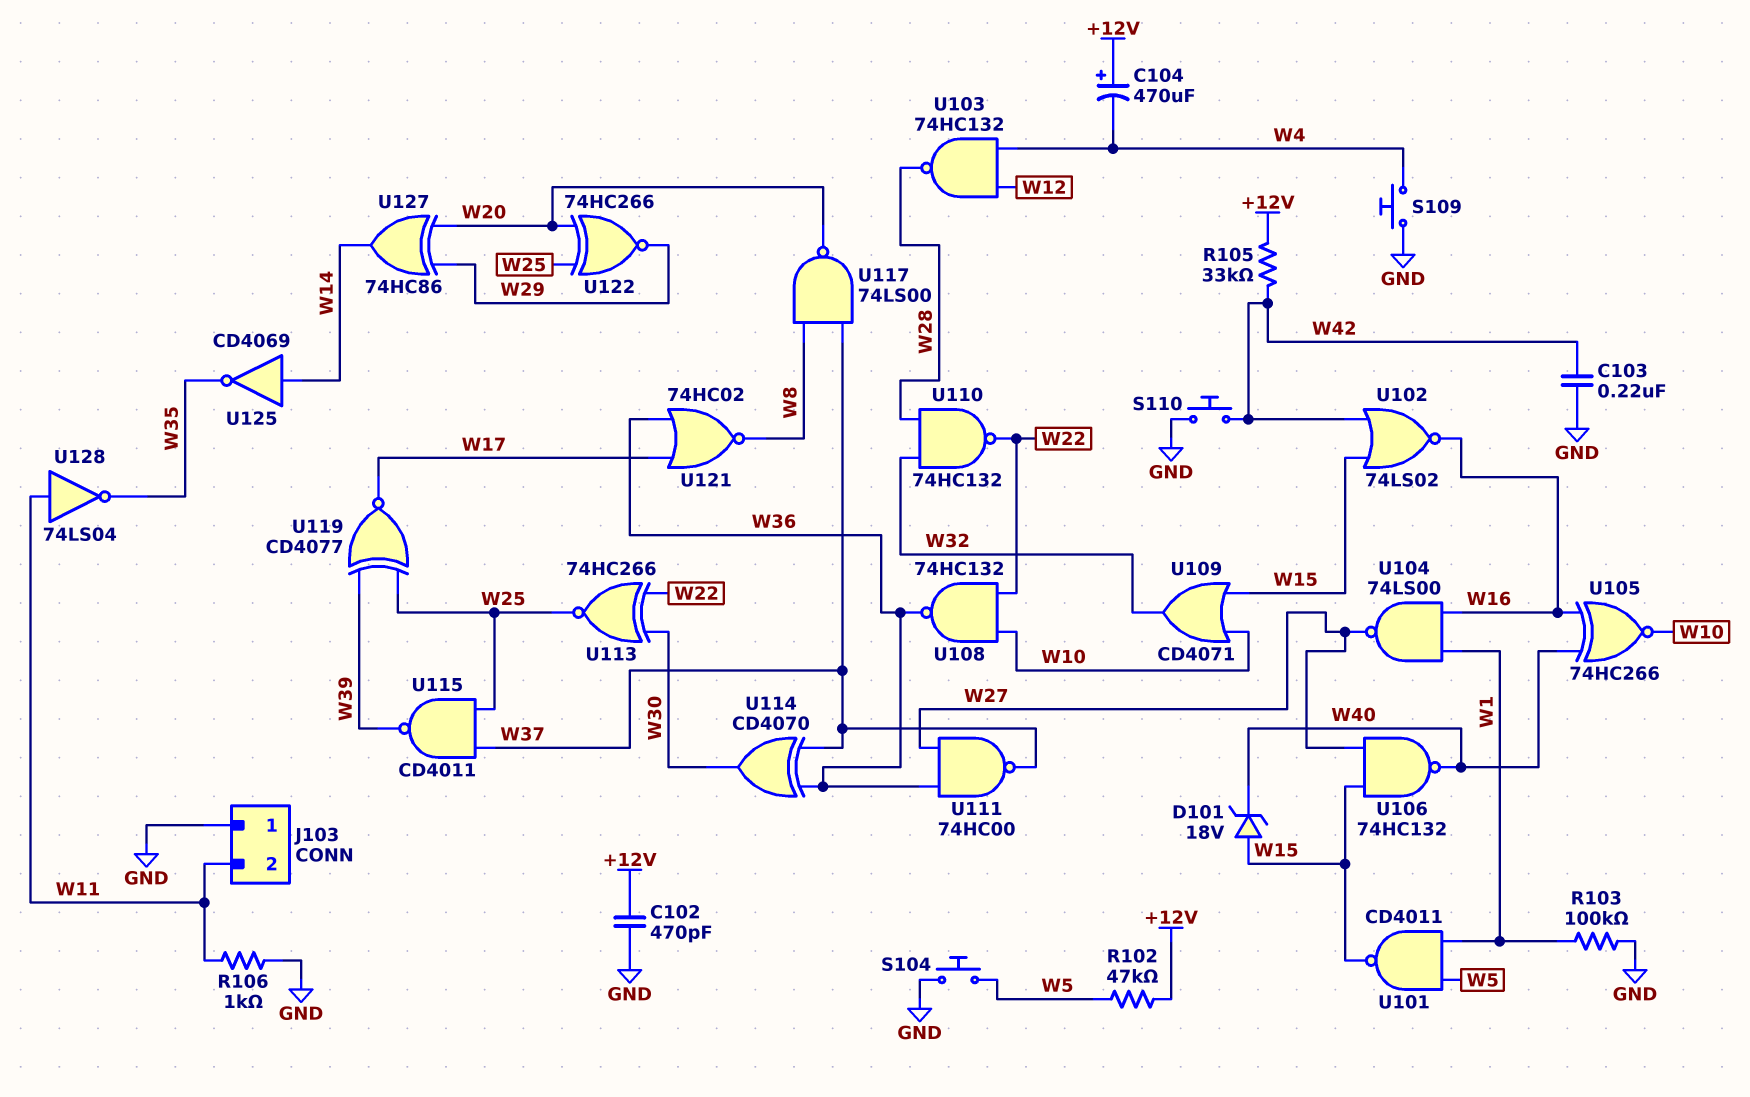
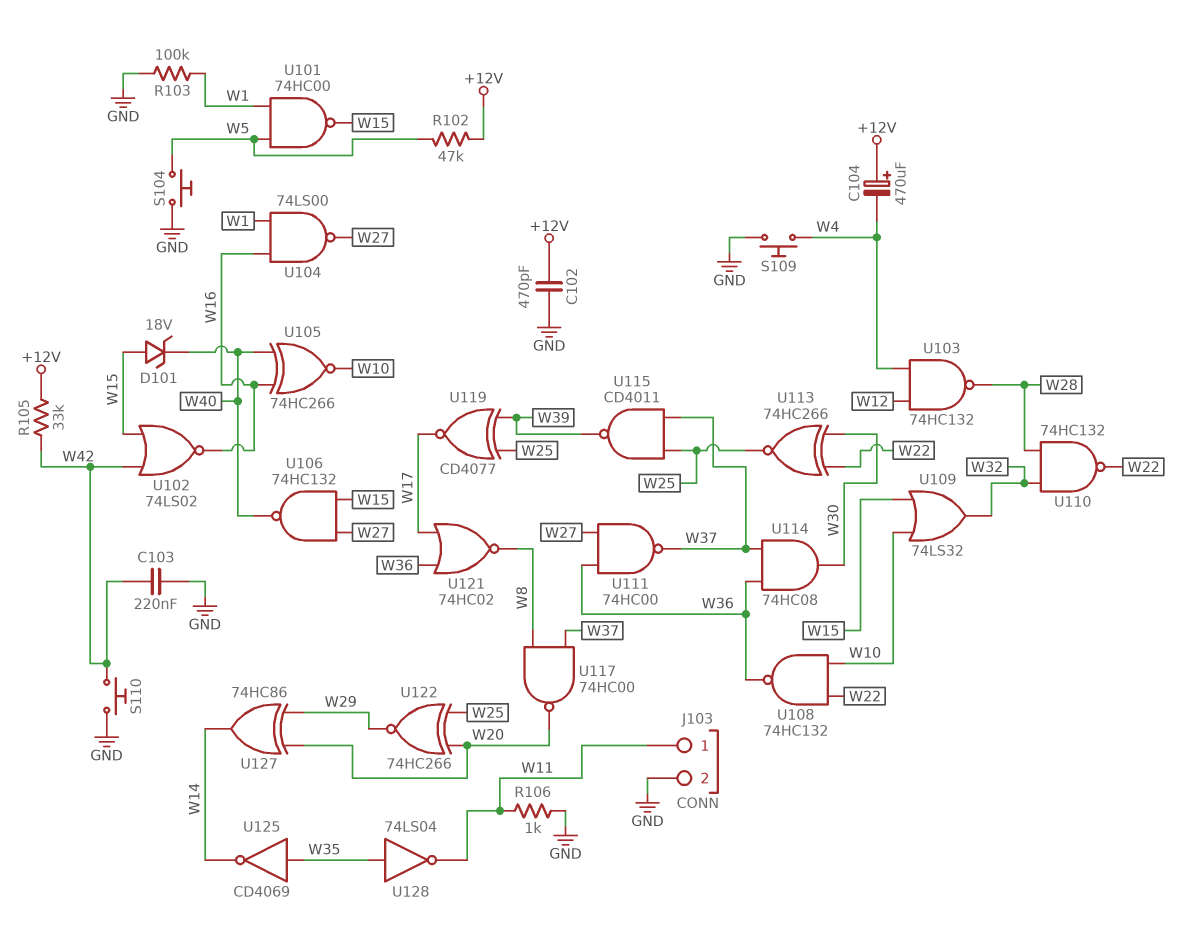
J103 pin 1: GND -> W11
J103 pin 2: W11 -> GND
U101: NAND CD4011 (in W1, in W5, out W15) -> NAND 74HC00 (in W1, in W5, out W15)
U109: OR CD4071 (in W10, in W15, out W32) -> OR 74LS32 (in W10, in W15, out W32)
U114: XOR CD4070 (in W36, in W37, out W30) -> AND 74HC08 (in W36, in W37, out W30)
U117: NAND 74LS00 (in W8, in W37, out W20) -> NAND 74HC00 (in W8, in W37, out W20)
U125: NOT CD4069 (in W14, out W35) -> NOT CD4069 (in W35, out W14)
U128: NOT 74LS04 (in W11, out W35) -> NOT 74LS04 (in W35, out W11)

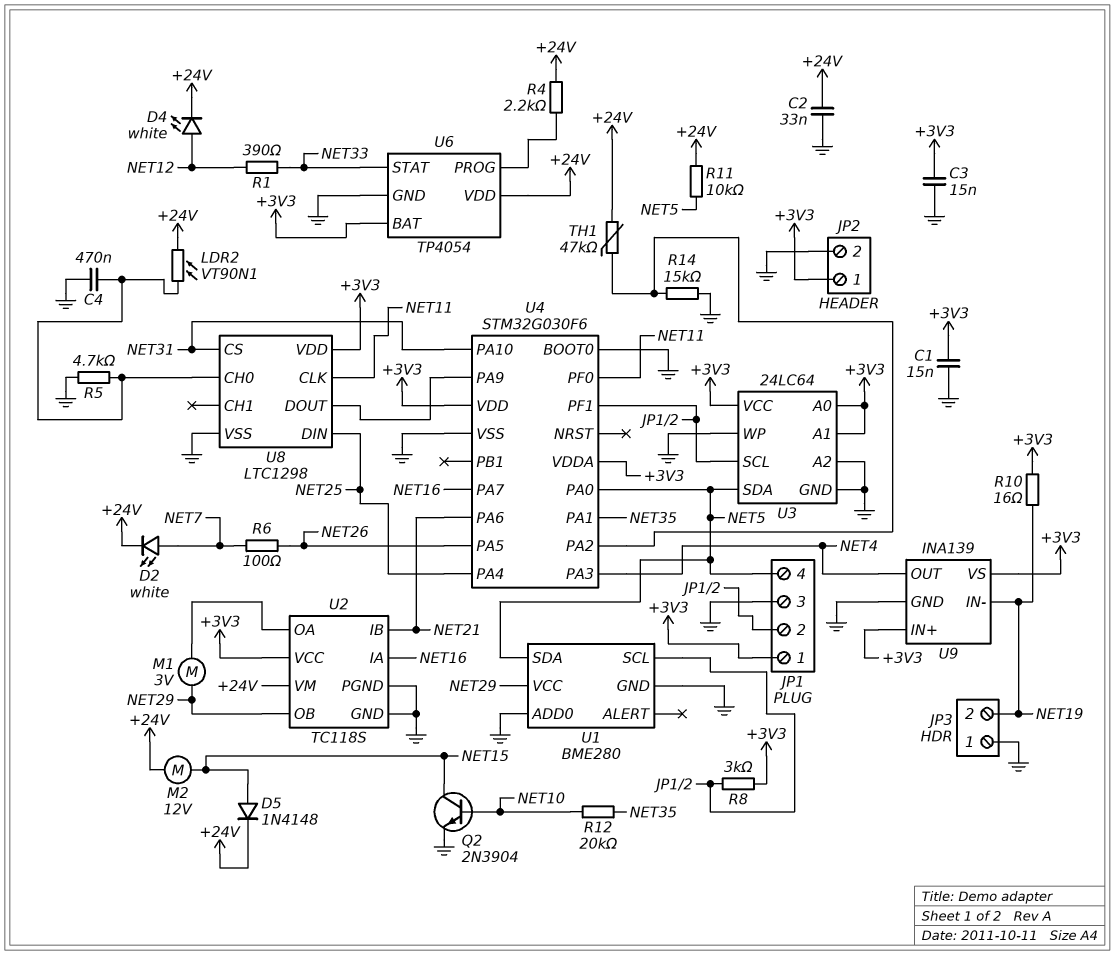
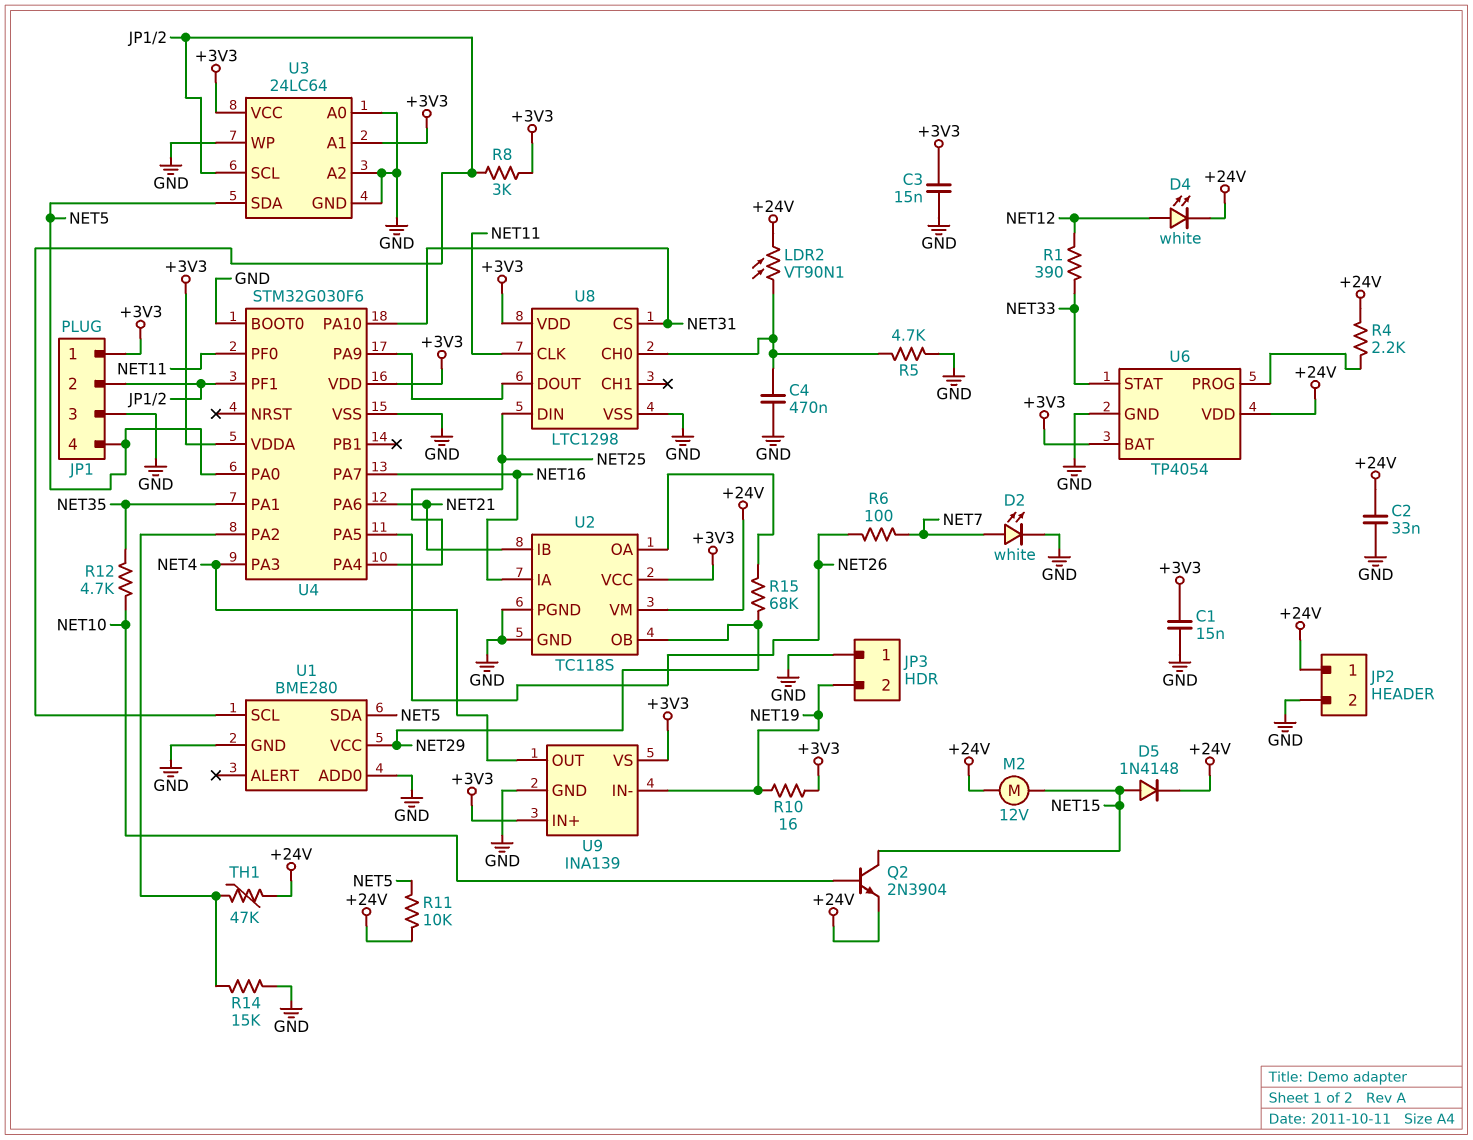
D2: LED white (A NET7, K +24V) -> LED white (A NET7, K GND)
JP2 pin 1: +3V3 -> +24V
M1: motor 3V (NET29, U2/OA) -> none
Q2: NPN 2N3904 (B NET10, C NET15, E GND) -> NPN 2N3904 (B NET10, C NET15, E +24V)
R12: 20k (NET10, NET35) -> 4.7k (NET10, NET35)
R15: none -> 68k (NET29, U2/OA)
U3 pin A0: +3V3 -> GND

● ● ● ●

### Task description
Beginning with the line in which "D2: LED white" appears, print each remaining line of the listing exactly, the last line included.

### Worked solution
D2: LED white (A NET7, K +24V) -> LED white (A NET7, K GND)
JP2 pin 1: +3V3 -> +24V
M1: motor 3V (NET29, U2/OA) -> none
Q2: NPN 2N3904 (B NET10, C NET15, E GND) -> NPN 2N3904 (B NET10, C NET15, E +24V)
R12: 20k (NET10, NET35) -> 4.7k (NET10, NET35)
R15: none -> 68k (NET29, U2/OA)
U3 pin A0: +3V3 -> GND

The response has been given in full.